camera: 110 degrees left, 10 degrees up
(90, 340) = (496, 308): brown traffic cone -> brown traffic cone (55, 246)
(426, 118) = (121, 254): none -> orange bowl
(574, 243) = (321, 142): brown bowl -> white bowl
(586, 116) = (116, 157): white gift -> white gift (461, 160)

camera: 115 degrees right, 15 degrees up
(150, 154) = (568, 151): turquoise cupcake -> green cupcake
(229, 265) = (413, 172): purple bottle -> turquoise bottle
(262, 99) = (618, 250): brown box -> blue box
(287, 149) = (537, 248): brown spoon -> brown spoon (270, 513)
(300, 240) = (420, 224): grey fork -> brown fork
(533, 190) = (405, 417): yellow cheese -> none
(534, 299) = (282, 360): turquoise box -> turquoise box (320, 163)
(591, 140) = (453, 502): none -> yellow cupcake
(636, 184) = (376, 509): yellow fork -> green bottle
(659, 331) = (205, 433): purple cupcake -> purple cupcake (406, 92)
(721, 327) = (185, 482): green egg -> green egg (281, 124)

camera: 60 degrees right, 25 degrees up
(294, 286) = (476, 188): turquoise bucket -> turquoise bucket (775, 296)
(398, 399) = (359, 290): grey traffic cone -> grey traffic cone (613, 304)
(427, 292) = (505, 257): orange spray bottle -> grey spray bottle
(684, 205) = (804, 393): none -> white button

▬▬▬

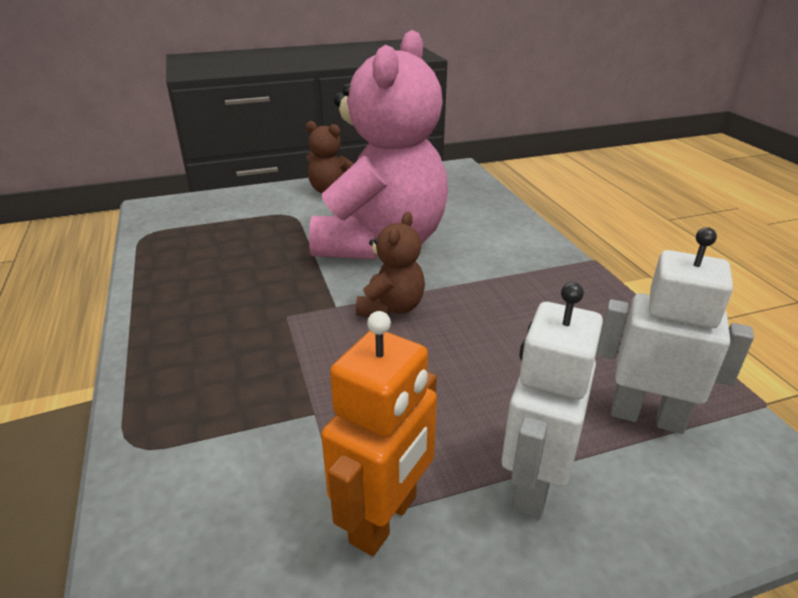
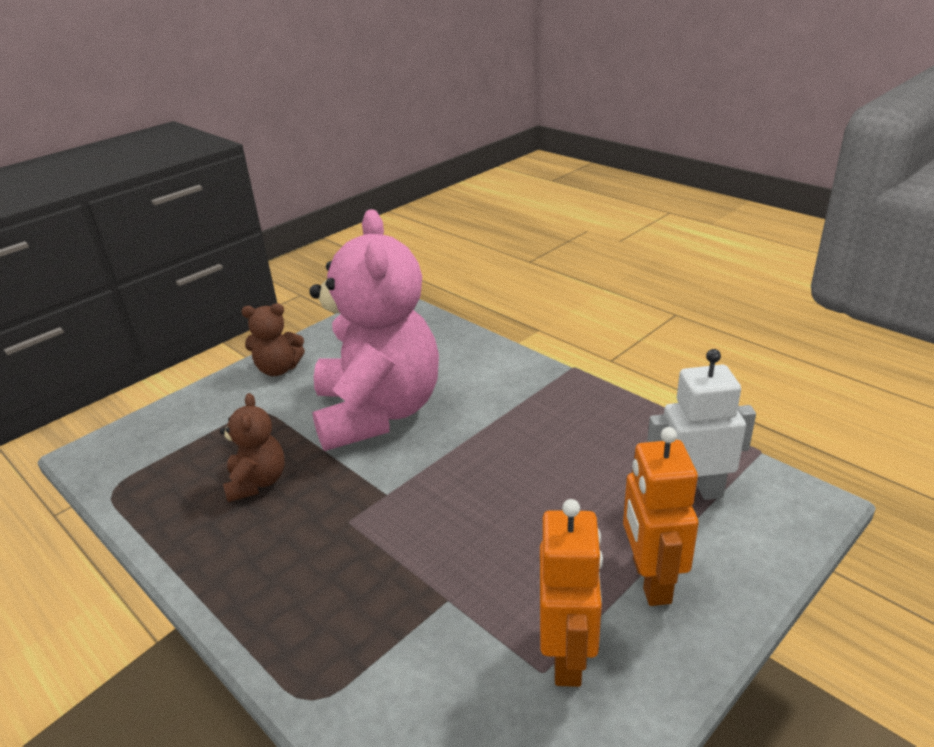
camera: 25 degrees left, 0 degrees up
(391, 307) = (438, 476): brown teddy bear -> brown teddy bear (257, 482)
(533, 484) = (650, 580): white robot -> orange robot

▬▬▬

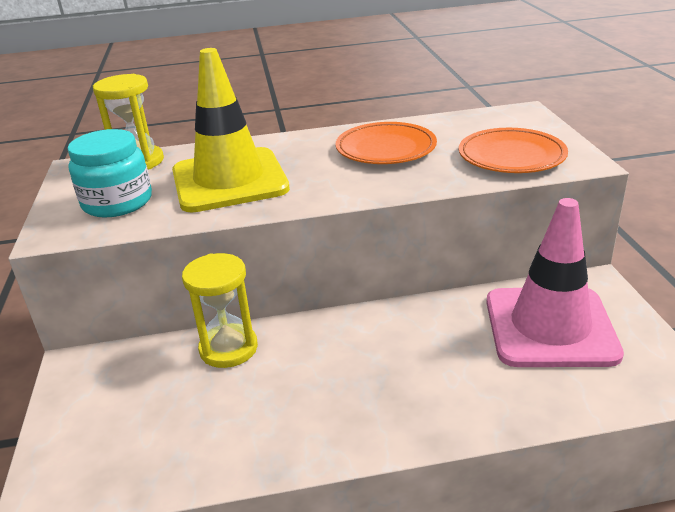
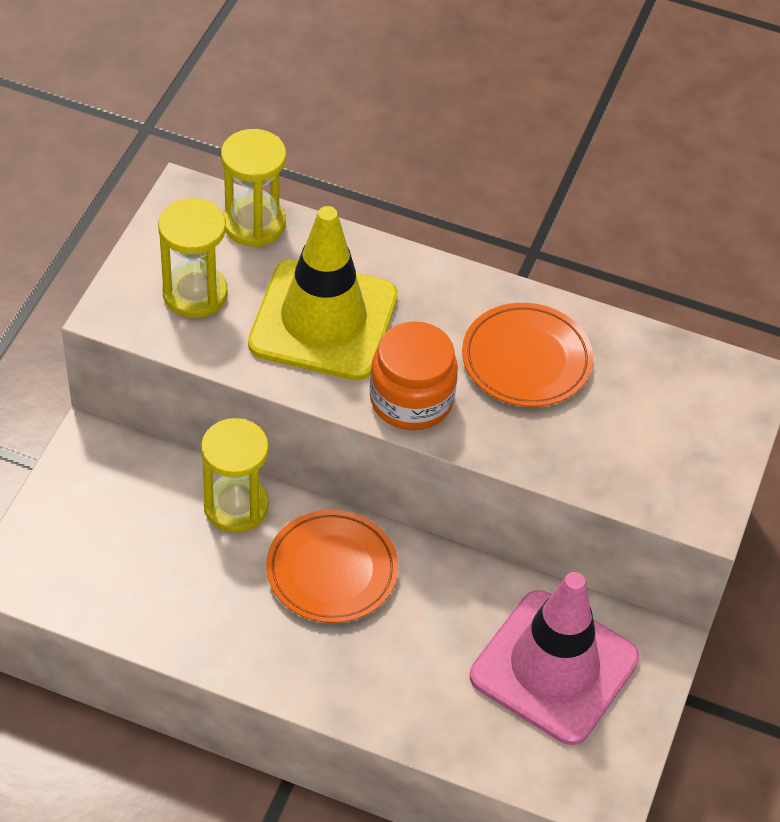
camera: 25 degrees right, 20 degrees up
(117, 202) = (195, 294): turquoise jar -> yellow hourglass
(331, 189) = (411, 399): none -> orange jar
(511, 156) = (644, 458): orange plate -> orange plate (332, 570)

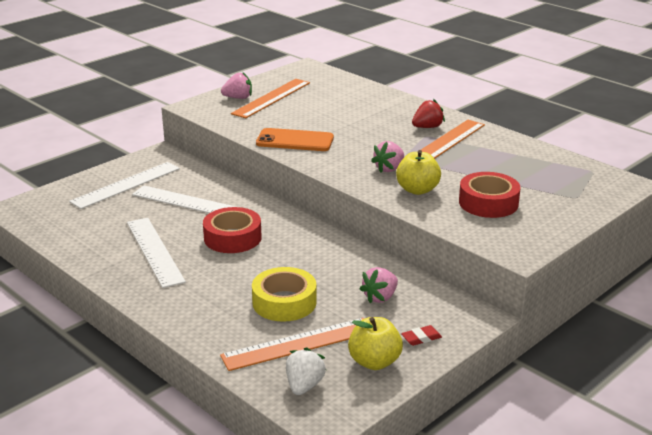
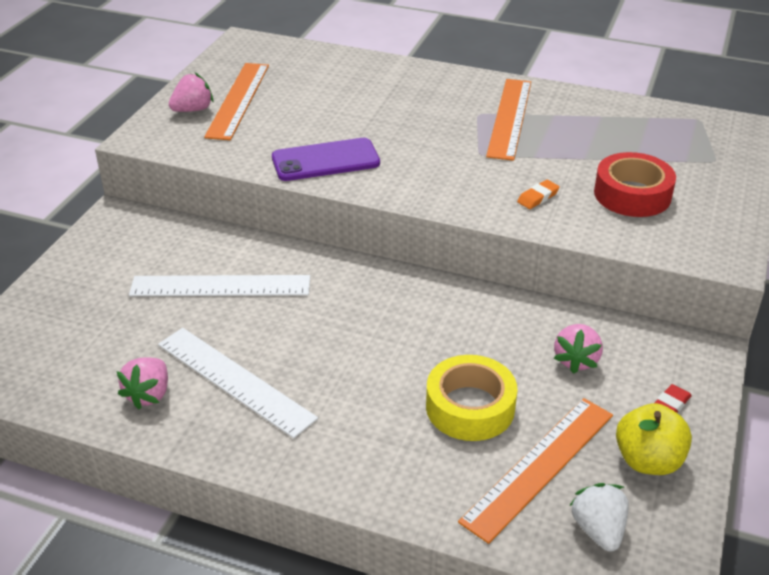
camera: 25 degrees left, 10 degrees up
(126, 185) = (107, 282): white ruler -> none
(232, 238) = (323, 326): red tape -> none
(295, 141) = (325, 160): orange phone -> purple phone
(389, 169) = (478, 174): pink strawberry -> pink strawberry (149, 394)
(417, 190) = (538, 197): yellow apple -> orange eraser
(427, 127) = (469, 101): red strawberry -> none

▬▬▬

[Task description] Restate word for word only the lines above from the line containing "(300, 240) = (420, 224): grey" to the line containing "(684, 205) = (804, 393): none -> white button", both of them included.

[The answer]
(300, 240) = (420, 224): grey fork -> brown fork
(533, 190) = (405, 417): yellow cheese -> none
(534, 299) = (282, 360): turquoise box -> turquoise box (320, 163)
(591, 140) = (453, 502): none -> yellow cupcake
(636, 184) = (376, 509): yellow fork -> green bottle
(659, 331) = (205, 433): purple cupcake -> purple cupcake (406, 92)
(721, 327) = (185, 482): green egg -> green egg (281, 124)

camera: 60 degrees right, 25 degrees up
(294, 286) = (476, 188): turquoise bucket -> turquoise bucket (775, 296)
(398, 399) = (359, 290): grey traffic cone -> grey traffic cone (613, 304)
(427, 292) = (505, 257): orange spray bottle -> grey spray bottle
(684, 205) = (804, 393): none -> white button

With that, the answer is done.